### YOUR OBJECTIVE
Write out all of the material below word for word, omitting the pictures.

::: GIVEN DATA

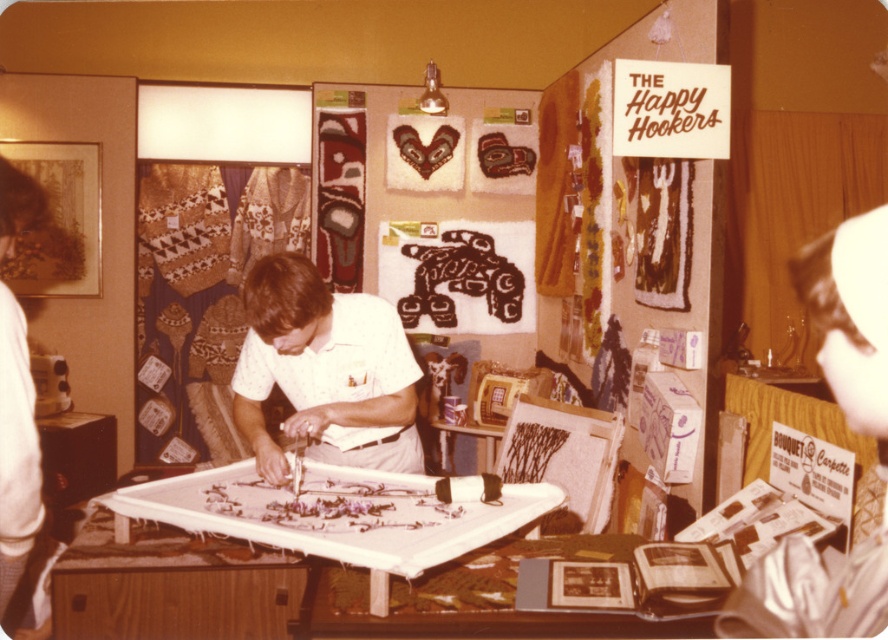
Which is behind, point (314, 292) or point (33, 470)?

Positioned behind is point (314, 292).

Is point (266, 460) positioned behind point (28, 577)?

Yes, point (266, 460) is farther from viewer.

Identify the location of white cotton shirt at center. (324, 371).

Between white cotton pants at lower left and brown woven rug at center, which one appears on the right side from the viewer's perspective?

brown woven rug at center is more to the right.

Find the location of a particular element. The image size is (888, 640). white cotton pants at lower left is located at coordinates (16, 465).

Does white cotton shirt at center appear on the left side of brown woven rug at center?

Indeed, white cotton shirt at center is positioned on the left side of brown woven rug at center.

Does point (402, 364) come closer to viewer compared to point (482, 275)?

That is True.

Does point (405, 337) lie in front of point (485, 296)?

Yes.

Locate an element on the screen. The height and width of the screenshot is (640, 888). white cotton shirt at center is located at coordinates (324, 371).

::::::

### TASK RESULT
Which is behind, point (314, 292) or point (33, 470)?

Positioned behind is point (314, 292).

Is point (266, 460) positioned behind point (28, 577)?

Yes, point (266, 460) is farther from viewer.

Identify the location of white cotton shirt at center. (324, 371).

Between white cotton pants at lower left and brown woven rug at center, which one appears on the right side from the viewer's perspective?

brown woven rug at center is more to the right.

Find the location of a particular element. The image size is (888, 640). white cotton pants at lower left is located at coordinates (16, 465).

Does white cotton shirt at center appear on the left side of brown woven rug at center?

Indeed, white cotton shirt at center is positioned on the left side of brown woven rug at center.

Does point (402, 364) come closer to viewer compared to point (482, 275)?

That is True.

Does point (405, 337) lie in front of point (485, 296)?

Yes.

Locate an element on the screen. The height and width of the screenshot is (640, 888). white cotton shirt at center is located at coordinates (324, 371).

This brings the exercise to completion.